(Data excerpts)
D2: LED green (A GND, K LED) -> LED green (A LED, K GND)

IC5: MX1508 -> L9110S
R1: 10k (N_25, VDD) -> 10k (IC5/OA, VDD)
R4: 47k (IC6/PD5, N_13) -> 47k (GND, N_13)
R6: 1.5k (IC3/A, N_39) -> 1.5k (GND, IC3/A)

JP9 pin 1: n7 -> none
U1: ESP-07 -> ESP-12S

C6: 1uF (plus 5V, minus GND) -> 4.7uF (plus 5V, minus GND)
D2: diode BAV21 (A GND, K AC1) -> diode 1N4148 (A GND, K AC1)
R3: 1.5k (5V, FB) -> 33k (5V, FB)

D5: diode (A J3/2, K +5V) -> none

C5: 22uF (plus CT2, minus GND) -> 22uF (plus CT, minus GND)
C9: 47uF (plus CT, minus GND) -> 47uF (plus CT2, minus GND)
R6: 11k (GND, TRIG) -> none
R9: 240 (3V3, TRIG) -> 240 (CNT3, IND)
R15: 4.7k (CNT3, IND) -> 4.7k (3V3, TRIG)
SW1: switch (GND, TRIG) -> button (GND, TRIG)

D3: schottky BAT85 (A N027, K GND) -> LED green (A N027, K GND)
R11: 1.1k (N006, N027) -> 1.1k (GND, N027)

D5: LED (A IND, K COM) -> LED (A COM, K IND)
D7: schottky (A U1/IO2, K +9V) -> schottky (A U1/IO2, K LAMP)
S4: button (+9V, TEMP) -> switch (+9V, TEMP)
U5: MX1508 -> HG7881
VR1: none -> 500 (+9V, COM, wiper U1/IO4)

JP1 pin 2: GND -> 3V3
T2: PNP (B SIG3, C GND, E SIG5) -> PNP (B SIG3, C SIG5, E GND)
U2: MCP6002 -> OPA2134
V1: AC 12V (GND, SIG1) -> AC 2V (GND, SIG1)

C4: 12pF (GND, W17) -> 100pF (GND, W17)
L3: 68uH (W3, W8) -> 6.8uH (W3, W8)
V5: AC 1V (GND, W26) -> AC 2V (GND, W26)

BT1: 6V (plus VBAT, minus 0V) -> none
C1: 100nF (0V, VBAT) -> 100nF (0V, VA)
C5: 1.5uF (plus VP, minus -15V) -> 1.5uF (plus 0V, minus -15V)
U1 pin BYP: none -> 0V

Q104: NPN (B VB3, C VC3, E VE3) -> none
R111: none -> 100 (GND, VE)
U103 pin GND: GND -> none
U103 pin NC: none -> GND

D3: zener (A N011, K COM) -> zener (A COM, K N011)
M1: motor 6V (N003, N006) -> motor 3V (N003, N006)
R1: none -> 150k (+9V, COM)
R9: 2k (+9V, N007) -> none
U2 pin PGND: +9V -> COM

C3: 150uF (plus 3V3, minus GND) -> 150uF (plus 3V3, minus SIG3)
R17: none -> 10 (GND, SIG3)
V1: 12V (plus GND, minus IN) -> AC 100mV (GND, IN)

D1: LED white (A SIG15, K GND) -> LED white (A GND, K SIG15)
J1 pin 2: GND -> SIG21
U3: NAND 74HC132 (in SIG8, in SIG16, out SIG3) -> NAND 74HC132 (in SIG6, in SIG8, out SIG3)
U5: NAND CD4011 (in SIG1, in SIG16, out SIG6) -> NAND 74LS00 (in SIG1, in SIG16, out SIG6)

◆ Exercise instructions
Please copy the lines in the records above between the one holding "R4: 47k (IC6/PD5, N_13) -> 47k (GND, N_13)" and the one holding "C5: 22uF (plus", inclusive, exactly and with no other line.

◆ Output of the exercise
R4: 47k (IC6/PD5, N_13) -> 47k (GND, N_13)
R6: 1.5k (IC3/A, N_39) -> 1.5k (GND, IC3/A)

JP9 pin 1: n7 -> none
U1: ESP-07 -> ESP-12S

C6: 1uF (plus 5V, minus GND) -> 4.7uF (plus 5V, minus GND)
D2: diode BAV21 (A GND, K AC1) -> diode 1N4148 (A GND, K AC1)
R3: 1.5k (5V, FB) -> 33k (5V, FB)

D5: diode (A J3/2, K +5V) -> none

C5: 22uF (plus CT2, minus GND) -> 22uF (plus CT, minus GND)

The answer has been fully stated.